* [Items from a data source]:
....................

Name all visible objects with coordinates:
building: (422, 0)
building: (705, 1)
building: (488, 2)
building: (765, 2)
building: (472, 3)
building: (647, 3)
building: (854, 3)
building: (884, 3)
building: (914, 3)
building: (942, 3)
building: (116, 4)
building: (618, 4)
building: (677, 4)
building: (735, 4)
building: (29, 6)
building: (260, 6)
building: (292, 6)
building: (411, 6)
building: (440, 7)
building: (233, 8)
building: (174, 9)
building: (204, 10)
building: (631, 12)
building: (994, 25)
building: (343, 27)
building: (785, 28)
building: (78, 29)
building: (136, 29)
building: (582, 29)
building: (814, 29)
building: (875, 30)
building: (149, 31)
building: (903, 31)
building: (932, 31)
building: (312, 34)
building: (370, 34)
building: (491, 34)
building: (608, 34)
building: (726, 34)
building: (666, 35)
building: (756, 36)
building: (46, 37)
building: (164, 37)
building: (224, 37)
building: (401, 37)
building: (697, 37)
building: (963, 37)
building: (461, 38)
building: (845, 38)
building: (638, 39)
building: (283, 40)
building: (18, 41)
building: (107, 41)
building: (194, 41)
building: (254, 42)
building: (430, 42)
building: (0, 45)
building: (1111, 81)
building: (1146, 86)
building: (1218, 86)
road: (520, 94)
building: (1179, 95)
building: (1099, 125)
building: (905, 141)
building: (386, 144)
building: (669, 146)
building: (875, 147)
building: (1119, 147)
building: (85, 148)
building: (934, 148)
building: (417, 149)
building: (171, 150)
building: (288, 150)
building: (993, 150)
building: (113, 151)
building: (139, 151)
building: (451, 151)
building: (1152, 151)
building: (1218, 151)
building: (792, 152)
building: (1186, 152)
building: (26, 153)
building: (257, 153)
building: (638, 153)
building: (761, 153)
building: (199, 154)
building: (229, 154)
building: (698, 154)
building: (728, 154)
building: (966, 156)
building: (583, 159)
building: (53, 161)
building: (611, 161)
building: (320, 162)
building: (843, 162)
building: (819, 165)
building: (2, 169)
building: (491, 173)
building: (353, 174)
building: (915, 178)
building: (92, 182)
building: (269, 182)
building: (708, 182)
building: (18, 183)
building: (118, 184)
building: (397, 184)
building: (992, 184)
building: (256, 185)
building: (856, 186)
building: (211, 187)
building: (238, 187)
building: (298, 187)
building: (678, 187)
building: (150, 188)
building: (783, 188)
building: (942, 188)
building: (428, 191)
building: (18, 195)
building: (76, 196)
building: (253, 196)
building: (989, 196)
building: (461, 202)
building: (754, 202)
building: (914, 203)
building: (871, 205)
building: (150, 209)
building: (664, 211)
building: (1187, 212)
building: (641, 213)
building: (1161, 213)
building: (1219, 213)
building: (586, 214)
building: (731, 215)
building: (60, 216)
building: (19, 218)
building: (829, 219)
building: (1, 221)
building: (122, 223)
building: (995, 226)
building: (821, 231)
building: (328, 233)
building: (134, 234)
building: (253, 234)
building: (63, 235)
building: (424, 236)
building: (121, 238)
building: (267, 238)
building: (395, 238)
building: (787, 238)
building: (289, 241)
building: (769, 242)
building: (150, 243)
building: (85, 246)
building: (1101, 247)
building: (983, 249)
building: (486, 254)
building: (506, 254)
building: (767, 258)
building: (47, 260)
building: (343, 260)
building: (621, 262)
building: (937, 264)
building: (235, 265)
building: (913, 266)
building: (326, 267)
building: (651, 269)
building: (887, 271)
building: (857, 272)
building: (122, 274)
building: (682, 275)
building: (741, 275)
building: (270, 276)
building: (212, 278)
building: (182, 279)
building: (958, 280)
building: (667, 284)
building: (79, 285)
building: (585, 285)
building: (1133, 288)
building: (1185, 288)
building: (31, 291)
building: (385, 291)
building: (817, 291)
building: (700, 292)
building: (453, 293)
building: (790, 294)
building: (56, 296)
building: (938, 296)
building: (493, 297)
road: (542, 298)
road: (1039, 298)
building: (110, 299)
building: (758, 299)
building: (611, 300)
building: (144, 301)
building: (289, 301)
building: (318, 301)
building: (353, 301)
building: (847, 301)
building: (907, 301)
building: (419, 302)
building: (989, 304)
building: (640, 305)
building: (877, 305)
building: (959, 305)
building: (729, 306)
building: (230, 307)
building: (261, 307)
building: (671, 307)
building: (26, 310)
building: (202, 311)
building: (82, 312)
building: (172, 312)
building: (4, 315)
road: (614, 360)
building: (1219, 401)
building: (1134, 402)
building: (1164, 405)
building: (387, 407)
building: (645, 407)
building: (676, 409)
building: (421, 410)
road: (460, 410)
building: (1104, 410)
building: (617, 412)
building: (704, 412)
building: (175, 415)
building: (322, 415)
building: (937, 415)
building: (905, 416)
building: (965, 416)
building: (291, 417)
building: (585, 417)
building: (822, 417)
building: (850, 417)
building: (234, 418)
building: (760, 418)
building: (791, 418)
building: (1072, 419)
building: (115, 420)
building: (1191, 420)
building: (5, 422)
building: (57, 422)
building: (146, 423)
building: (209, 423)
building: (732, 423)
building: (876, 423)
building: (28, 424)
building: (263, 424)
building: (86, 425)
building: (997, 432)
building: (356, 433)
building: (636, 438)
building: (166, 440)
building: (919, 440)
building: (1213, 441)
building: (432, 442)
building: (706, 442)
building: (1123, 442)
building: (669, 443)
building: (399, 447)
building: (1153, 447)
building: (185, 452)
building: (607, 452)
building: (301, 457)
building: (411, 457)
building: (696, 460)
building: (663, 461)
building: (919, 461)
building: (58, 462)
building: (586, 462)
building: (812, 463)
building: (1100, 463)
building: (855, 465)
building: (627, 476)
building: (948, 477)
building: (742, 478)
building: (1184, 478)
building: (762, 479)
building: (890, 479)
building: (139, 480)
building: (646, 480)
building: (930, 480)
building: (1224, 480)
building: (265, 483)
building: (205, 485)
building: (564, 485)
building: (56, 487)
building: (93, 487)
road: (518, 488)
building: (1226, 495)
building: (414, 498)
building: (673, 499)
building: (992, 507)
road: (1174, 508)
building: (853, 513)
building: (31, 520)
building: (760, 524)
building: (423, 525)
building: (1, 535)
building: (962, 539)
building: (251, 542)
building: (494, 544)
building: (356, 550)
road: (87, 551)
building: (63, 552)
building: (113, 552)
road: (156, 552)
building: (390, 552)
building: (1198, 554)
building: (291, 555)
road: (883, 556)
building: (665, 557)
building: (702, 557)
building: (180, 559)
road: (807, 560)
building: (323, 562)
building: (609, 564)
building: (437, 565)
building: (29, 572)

....................

* [Exercise requirements]: From the first line to the last, return the data exactly.

* [Answer for this exercise]:
Name all visible objects with coordinates:
building: (422, 0)
building: (705, 1)
building: (488, 2)
building: (765, 2)
building: (472, 3)
building: (647, 3)
building: (854, 3)
building: (884, 3)
building: (914, 3)
building: (942, 3)
building: (116, 4)
building: (618, 4)
building: (677, 4)
building: (735, 4)
building: (29, 6)
building: (260, 6)
building: (292, 6)
building: (411, 6)
building: (440, 7)
building: (233, 8)
building: (174, 9)
building: (204, 10)
building: (631, 12)
building: (994, 25)
building: (343, 27)
building: (785, 28)
building: (78, 29)
building: (136, 29)
building: (582, 29)
building: (814, 29)
building: (875, 30)
building: (149, 31)
building: (903, 31)
building: (932, 31)
building: (312, 34)
building: (370, 34)
building: (491, 34)
building: (608, 34)
building: (726, 34)
building: (666, 35)
building: (756, 36)
building: (46, 37)
building: (164, 37)
building: (224, 37)
building: (401, 37)
building: (697, 37)
building: (963, 37)
building: (461, 38)
building: (845, 38)
building: (638, 39)
building: (283, 40)
building: (18, 41)
building: (107, 41)
building: (194, 41)
building: (254, 42)
building: (430, 42)
building: (0, 45)
building: (1111, 81)
building: (1146, 86)
building: (1218, 86)
road: (520, 94)
building: (1179, 95)
building: (1099, 125)
building: (905, 141)
building: (386, 144)
building: (669, 146)
building: (875, 147)
building: (1119, 147)
building: (85, 148)
building: (934, 148)
building: (417, 149)
building: (171, 150)
building: (288, 150)
building: (993, 150)
building: (113, 151)
building: (139, 151)
building: (451, 151)
building: (1152, 151)
building: (1218, 151)
building: (792, 152)
building: (1186, 152)
building: (26, 153)
building: (257, 153)
building: (638, 153)
building: (761, 153)
building: (199, 154)
building: (229, 154)
building: (698, 154)
building: (728, 154)
building: (966, 156)
building: (583, 159)
building: (53, 161)
building: (611, 161)
building: (320, 162)
building: (843, 162)
building: (819, 165)
building: (2, 169)
building: (491, 173)
building: (353, 174)
building: (915, 178)
building: (92, 182)
building: (269, 182)
building: (708, 182)
building: (18, 183)
building: (118, 184)
building: (397, 184)
building: (992, 184)
building: (256, 185)
building: (856, 186)
building: (211, 187)
building: (238, 187)
building: (298, 187)
building: (678, 187)
building: (150, 188)
building: (783, 188)
building: (942, 188)
building: (428, 191)
building: (18, 195)
building: (76, 196)
building: (253, 196)
building: (989, 196)
building: (461, 202)
building: (754, 202)
building: (914, 203)
building: (871, 205)
building: (150, 209)
building: (664, 211)
building: (1187, 212)
building: (641, 213)
building: (1161, 213)
building: (1219, 213)
building: (586, 214)
building: (731, 215)
building: (60, 216)
building: (19, 218)
building: (829, 219)
building: (1, 221)
building: (122, 223)
building: (995, 226)
building: (821, 231)
building: (328, 233)
building: (134, 234)
building: (253, 234)
building: (63, 235)
building: (424, 236)
building: (121, 238)
building: (267, 238)
building: (395, 238)
building: (787, 238)
building: (289, 241)
building: (769, 242)
building: (150, 243)
building: (85, 246)
building: (1101, 247)
building: (983, 249)
building: (486, 254)
building: (506, 254)
building: (767, 258)
building: (47, 260)
building: (343, 260)
building: (621, 262)
building: (937, 264)
building: (235, 265)
building: (913, 266)
building: (326, 267)
building: (651, 269)
building: (887, 271)
building: (857, 272)
building: (122, 274)
building: (682, 275)
building: (741, 275)
building: (270, 276)
building: (212, 278)
building: (182, 279)
building: (958, 280)
building: (667, 284)
building: (79, 285)
building: (585, 285)
building: (1133, 288)
building: (1185, 288)
building: (31, 291)
building: (385, 291)
building: (817, 291)
building: (700, 292)
building: (453, 293)
building: (790, 294)
building: (56, 296)
building: (938, 296)
building: (493, 297)
road: (542, 298)
road: (1039, 298)
building: (110, 299)
building: (758, 299)
building: (611, 300)
building: (144, 301)
building: (289, 301)
building: (318, 301)
building: (353, 301)
building: (847, 301)
building: (907, 301)
building: (419, 302)
building: (989, 304)
building: (640, 305)
building: (877, 305)
building: (959, 305)
building: (729, 306)
building: (230, 307)
building: (261, 307)
building: (671, 307)
building: (26, 310)
building: (202, 311)
building: (82, 312)
building: (172, 312)
building: (4, 315)
road: (614, 360)
building: (1219, 401)
building: (1134, 402)
building: (1164, 405)
building: (387, 407)
building: (645, 407)
building: (676, 409)
building: (421, 410)
road: (460, 410)
building: (1104, 410)
building: (617, 412)
building: (704, 412)
building: (175, 415)
building: (322, 415)
building: (937, 415)
building: (905, 416)
building: (965, 416)
building: (291, 417)
building: (585, 417)
building: (822, 417)
building: (850, 417)
building: (234, 418)
building: (760, 418)
building: (791, 418)
building: (1072, 419)
building: (115, 420)
building: (1191, 420)
building: (5, 422)
building: (57, 422)
building: (146, 423)
building: (209, 423)
building: (732, 423)
building: (876, 423)
building: (28, 424)
building: (263, 424)
building: (86, 425)
building: (997, 432)
building: (356, 433)
building: (636, 438)
building: (166, 440)
building: (919, 440)
building: (1213, 441)
building: (432, 442)
building: (706, 442)
building: (1123, 442)
building: (669, 443)
building: (399, 447)
building: (1153, 447)
building: (185, 452)
building: (607, 452)
building: (301, 457)
building: (411, 457)
building: (696, 460)
building: (663, 461)
building: (919, 461)
building: (58, 462)
building: (586, 462)
building: (812, 463)
building: (1100, 463)
building: (855, 465)
building: (627, 476)
building: (948, 477)
building: (742, 478)
building: (1184, 478)
building: (762, 479)
building: (890, 479)
building: (139, 480)
building: (646, 480)
building: (930, 480)
building: (1224, 480)
building: (265, 483)
building: (205, 485)
building: (564, 485)
building: (56, 487)
building: (93, 487)
road: (518, 488)
building: (1226, 495)
building: (414, 498)
building: (673, 499)
building: (992, 507)
road: (1174, 508)
building: (853, 513)
building: (31, 520)
building: (760, 524)
building: (423, 525)
building: (1, 535)
building: (962, 539)
building: (251, 542)
building: (494, 544)
building: (356, 550)
road: (87, 551)
building: (63, 552)
building: (113, 552)
road: (156, 552)
building: (390, 552)
building: (1198, 554)
building: (291, 555)
road: (883, 556)
building: (665, 557)
building: (702, 557)
building: (180, 559)
road: (807, 560)
building: (323, 562)
building: (609, 564)
building: (437, 565)
building: (29, 572)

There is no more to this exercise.